◆ YOUR INSTRUCTIONS: Transcribe all the records with complete accuracy.

Top of LISTED ENTRIES

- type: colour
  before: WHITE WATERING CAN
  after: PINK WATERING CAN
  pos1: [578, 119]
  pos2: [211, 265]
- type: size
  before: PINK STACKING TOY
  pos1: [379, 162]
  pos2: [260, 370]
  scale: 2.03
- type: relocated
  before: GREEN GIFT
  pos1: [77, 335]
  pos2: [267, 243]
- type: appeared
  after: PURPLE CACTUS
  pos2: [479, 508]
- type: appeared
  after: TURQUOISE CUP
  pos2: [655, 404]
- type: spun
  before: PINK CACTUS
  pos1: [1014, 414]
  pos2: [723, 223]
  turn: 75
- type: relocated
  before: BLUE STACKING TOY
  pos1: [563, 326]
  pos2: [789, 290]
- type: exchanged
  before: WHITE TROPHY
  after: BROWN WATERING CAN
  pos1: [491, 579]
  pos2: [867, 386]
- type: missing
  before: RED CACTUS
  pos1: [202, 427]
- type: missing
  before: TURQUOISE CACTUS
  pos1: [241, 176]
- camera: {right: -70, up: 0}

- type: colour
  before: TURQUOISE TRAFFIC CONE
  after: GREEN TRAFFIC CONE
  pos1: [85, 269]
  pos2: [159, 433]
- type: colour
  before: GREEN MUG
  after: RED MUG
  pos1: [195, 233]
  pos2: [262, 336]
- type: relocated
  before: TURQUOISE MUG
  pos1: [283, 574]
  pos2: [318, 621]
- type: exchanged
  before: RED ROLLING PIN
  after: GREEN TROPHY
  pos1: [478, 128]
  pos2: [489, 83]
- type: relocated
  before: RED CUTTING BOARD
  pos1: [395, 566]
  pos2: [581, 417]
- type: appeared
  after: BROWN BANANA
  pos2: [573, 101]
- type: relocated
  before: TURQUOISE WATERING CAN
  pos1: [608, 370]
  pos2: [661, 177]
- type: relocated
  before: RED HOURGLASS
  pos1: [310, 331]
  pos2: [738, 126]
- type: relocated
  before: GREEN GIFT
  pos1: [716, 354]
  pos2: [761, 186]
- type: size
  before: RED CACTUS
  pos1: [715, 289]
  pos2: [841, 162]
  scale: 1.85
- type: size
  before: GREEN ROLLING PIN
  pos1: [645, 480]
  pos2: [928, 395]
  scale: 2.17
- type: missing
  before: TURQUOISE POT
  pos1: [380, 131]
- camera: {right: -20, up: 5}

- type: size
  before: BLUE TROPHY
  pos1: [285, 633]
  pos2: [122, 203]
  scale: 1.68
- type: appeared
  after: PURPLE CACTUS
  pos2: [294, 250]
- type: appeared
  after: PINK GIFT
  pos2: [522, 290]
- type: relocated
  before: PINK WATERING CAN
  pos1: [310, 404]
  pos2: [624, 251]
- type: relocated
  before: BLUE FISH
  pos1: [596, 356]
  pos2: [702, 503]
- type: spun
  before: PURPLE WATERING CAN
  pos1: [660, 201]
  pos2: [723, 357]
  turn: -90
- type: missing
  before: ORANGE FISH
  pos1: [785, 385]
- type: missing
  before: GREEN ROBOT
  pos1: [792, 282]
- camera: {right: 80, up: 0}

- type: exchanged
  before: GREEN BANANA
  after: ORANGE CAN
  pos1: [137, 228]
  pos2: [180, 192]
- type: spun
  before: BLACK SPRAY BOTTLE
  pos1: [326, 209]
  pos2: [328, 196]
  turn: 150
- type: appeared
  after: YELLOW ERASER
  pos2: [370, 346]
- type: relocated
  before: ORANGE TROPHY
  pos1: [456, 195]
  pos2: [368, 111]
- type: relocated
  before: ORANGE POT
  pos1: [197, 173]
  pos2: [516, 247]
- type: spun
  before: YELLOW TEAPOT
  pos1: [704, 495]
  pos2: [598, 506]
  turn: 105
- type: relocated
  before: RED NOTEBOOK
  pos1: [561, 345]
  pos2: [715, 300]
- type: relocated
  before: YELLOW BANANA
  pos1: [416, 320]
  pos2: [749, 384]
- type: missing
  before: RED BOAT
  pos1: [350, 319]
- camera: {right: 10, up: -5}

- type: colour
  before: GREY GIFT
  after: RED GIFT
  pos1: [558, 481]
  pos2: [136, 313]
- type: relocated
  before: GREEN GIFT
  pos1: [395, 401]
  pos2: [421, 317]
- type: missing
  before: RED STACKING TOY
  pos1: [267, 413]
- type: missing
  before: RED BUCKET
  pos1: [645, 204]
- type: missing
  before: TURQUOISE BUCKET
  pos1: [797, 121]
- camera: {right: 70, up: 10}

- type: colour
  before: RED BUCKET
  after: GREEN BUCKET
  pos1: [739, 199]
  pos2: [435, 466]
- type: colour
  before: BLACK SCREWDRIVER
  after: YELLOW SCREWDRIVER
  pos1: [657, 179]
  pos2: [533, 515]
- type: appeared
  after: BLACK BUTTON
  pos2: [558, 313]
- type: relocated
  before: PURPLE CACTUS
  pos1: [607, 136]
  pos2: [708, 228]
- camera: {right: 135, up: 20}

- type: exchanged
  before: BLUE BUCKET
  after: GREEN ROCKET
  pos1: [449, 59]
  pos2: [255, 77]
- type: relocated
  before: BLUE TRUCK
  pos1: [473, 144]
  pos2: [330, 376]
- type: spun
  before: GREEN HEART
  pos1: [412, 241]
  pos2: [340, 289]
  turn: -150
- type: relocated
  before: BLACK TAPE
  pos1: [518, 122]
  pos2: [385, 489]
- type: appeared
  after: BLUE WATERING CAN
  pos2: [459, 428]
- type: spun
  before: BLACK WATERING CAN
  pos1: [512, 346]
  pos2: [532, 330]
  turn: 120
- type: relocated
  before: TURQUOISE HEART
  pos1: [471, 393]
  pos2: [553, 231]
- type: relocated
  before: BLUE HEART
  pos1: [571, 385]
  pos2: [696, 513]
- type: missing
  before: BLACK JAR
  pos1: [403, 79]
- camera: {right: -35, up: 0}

Bottom of LISTED ENTRIES

◆ TASK RESULT:
- type: colour
  before: WHITE WATERING CAN
  after: PINK WATERING CAN
  pos1: [578, 119]
  pos2: [211, 265]
- type: size
  before: PINK STACKING TOY
  pos1: [379, 162]
  pos2: [260, 370]
  scale: 2.03
- type: relocated
  before: GREEN GIFT
  pos1: [77, 335]
  pos2: [267, 243]
- type: appeared
  after: PURPLE CACTUS
  pos2: [479, 508]
- type: appeared
  after: TURQUOISE CUP
  pos2: [655, 404]
- type: spun
  before: PINK CACTUS
  pos1: [1014, 414]
  pos2: [723, 223]
  turn: 75
- type: relocated
  before: BLUE STACKING TOY
  pos1: [563, 326]
  pos2: [789, 290]
- type: exchanged
  before: WHITE TROPHY
  after: BROWN WATERING CAN
  pos1: [491, 579]
  pos2: [867, 386]
- type: missing
  before: RED CACTUS
  pos1: [202, 427]
- type: missing
  before: TURQUOISE CACTUS
  pos1: [241, 176]
- camera: {right: -70, up: 0}

- type: colour
  before: TURQUOISE TRAFFIC CONE
  after: GREEN TRAFFIC CONE
  pos1: [85, 269]
  pos2: [159, 433]
- type: colour
  before: GREEN MUG
  after: RED MUG
  pos1: [195, 233]
  pos2: [262, 336]
- type: relocated
  before: TURQUOISE MUG
  pos1: [283, 574]
  pos2: [318, 621]
- type: exchanged
  before: RED ROLLING PIN
  after: GREEN TROPHY
  pos1: [478, 128]
  pos2: [489, 83]
- type: relocated
  before: RED CUTTING BOARD
  pos1: [395, 566]
  pos2: [581, 417]
- type: appeared
  after: BROWN BANANA
  pos2: [573, 101]
- type: relocated
  before: TURQUOISE WATERING CAN
  pos1: [608, 370]
  pos2: [661, 177]
- type: relocated
  before: RED HOURGLASS
  pos1: [310, 331]
  pos2: [738, 126]
- type: relocated
  before: GREEN GIFT
  pos1: [716, 354]
  pos2: [761, 186]
- type: size
  before: RED CACTUS
  pos1: [715, 289]
  pos2: [841, 162]
  scale: 1.85
- type: size
  before: GREEN ROLLING PIN
  pos1: [645, 480]
  pos2: [928, 395]
  scale: 2.17
- type: missing
  before: TURQUOISE POT
  pos1: [380, 131]
- camera: {right: -20, up: 5}

- type: size
  before: BLUE TROPHY
  pos1: [285, 633]
  pos2: [122, 203]
  scale: 1.68
- type: appeared
  after: PURPLE CACTUS
  pos2: [294, 250]
- type: appeared
  after: PINK GIFT
  pos2: [522, 290]
- type: relocated
  before: PINK WATERING CAN
  pos1: [310, 404]
  pos2: [624, 251]
- type: relocated
  before: BLUE FISH
  pos1: [596, 356]
  pos2: [702, 503]
- type: spun
  before: PURPLE WATERING CAN
  pos1: [660, 201]
  pos2: [723, 357]
  turn: -90
- type: missing
  before: ORANGE FISH
  pos1: [785, 385]
- type: missing
  before: GREEN ROBOT
  pos1: [792, 282]
- camera: {right: 80, up: 0}

- type: exchanged
  before: GREEN BANANA
  after: ORANGE CAN
  pos1: [137, 228]
  pos2: [180, 192]
- type: spun
  before: BLACK SPRAY BOTTLE
  pos1: [326, 209]
  pos2: [328, 196]
  turn: 150
- type: appeared
  after: YELLOW ERASER
  pos2: [370, 346]
- type: relocated
  before: ORANGE TROPHY
  pos1: [456, 195]
  pos2: [368, 111]
- type: relocated
  before: ORANGE POT
  pos1: [197, 173]
  pos2: [516, 247]
- type: spun
  before: YELLOW TEAPOT
  pos1: [704, 495]
  pos2: [598, 506]
  turn: 105
- type: relocated
  before: RED NOTEBOOK
  pos1: [561, 345]
  pos2: [715, 300]
- type: relocated
  before: YELLOW BANANA
  pos1: [416, 320]
  pos2: [749, 384]
- type: missing
  before: RED BOAT
  pos1: [350, 319]
- camera: {right: 10, up: -5}

- type: colour
  before: GREY GIFT
  after: RED GIFT
  pos1: [558, 481]
  pos2: [136, 313]
- type: relocated
  before: GREEN GIFT
  pos1: [395, 401]
  pos2: [421, 317]
- type: missing
  before: RED STACKING TOY
  pos1: [267, 413]
- type: missing
  before: RED BUCKET
  pos1: [645, 204]
- type: missing
  before: TURQUOISE BUCKET
  pos1: [797, 121]
- camera: {right: 70, up: 10}

- type: colour
  before: RED BUCKET
  after: GREEN BUCKET
  pos1: [739, 199]
  pos2: [435, 466]
- type: colour
  before: BLACK SCREWDRIVER
  after: YELLOW SCREWDRIVER
  pos1: [657, 179]
  pos2: [533, 515]
- type: appeared
  after: BLACK BUTTON
  pos2: [558, 313]
- type: relocated
  before: PURPLE CACTUS
  pos1: [607, 136]
  pos2: [708, 228]
- camera: {right: 135, up: 20}

- type: exchanged
  before: BLUE BUCKET
  after: GREEN ROCKET
  pos1: [449, 59]
  pos2: [255, 77]
- type: relocated
  before: BLUE TRUCK
  pos1: [473, 144]
  pos2: [330, 376]
- type: spun
  before: GREEN HEART
  pos1: [412, 241]
  pos2: [340, 289]
  turn: -150
- type: relocated
  before: BLACK TAPE
  pos1: [518, 122]
  pos2: [385, 489]
- type: appeared
  after: BLUE WATERING CAN
  pos2: [459, 428]
- type: spun
  before: BLACK WATERING CAN
  pos1: [512, 346]
  pos2: [532, 330]
  turn: 120
- type: relocated
  before: TURQUOISE HEART
  pos1: [471, 393]
  pos2: [553, 231]
- type: relocated
  before: BLUE HEART
  pos1: [571, 385]
  pos2: [696, 513]
- type: missing
  before: BLACK JAR
  pos1: [403, 79]
- camera: {right: -35, up: 0}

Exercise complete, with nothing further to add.